* begin *
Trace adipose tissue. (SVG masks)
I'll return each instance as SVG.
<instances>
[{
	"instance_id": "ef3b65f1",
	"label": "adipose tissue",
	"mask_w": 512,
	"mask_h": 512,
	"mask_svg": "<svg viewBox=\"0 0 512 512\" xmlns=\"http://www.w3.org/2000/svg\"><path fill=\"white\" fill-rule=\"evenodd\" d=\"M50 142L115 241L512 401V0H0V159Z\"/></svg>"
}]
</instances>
* end *
= Problem to work on =
The records above should be duplicated in full, exactly as given.

= Result of this exercise =
Trace adipose tissue. (SVG masks)
I'll return each instance as SVG.
<instances>
[{
	"instance_id": "ef3b65f1",
	"label": "adipose tissue",
	"mask_w": 512,
	"mask_h": 512,
	"mask_svg": "<svg viewBox=\"0 0 512 512\" xmlns=\"http://www.w3.org/2000/svg\"><path fill=\"white\" fill-rule=\"evenodd\" d=\"M50 142L115 241L512 401V0H0V159Z\"/></svg>"
}]
</instances>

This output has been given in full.